● YOUR OBJECTIVE
Below are records to give again exactly; omit each image they contain.

========================

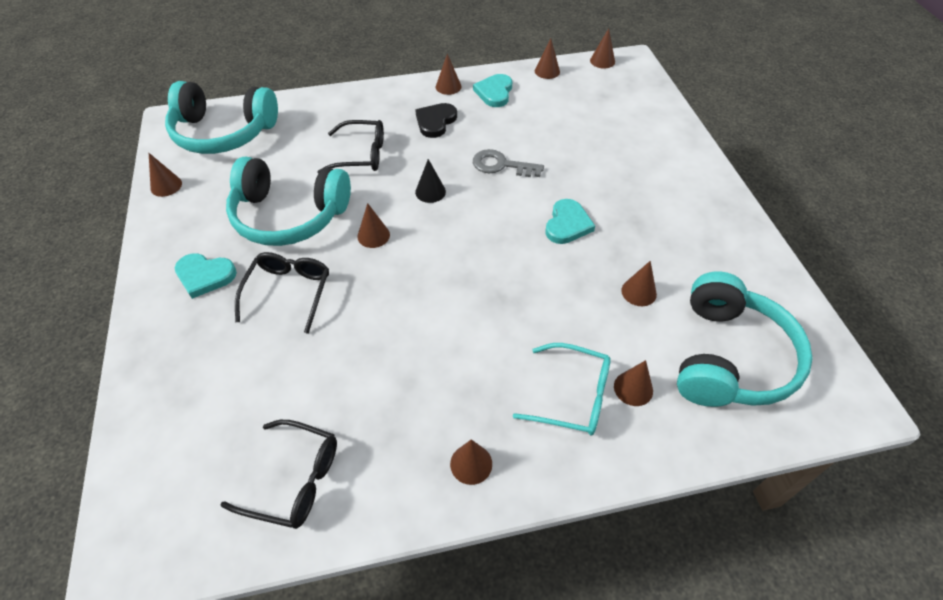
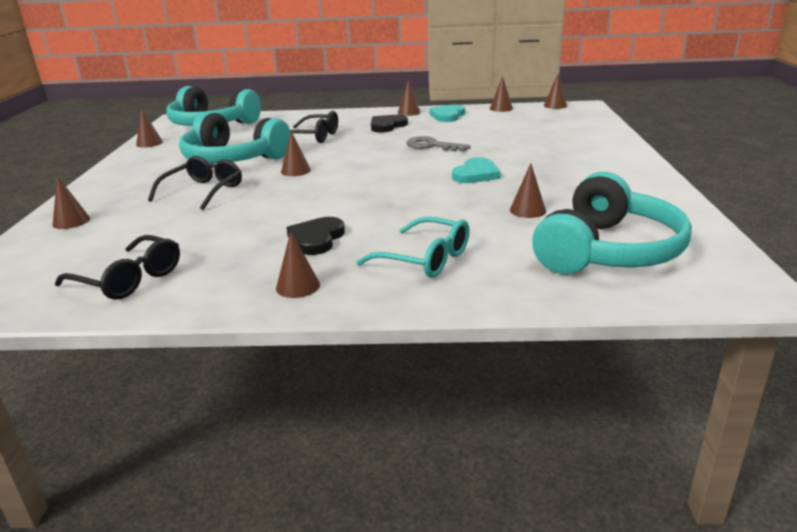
camera: 15 degrees right, 25 degrees down
(205, 276) = (143, 180): turquoise heart -> none
(430, 192) = (360, 154): black cone -> none
(454, 374) = (316, 239): none -> black heart
(633, 388) = (491, 260): brown cone -> brown cone (71, 221)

========================

● RESPONSE
camera: 15 degrees right, 25 degrees down
(205, 276) = (143, 180): turquoise heart -> none
(430, 192) = (360, 154): black cone -> none
(454, 374) = (316, 239): none -> black heart
(633, 388) = (491, 260): brown cone -> brown cone (71, 221)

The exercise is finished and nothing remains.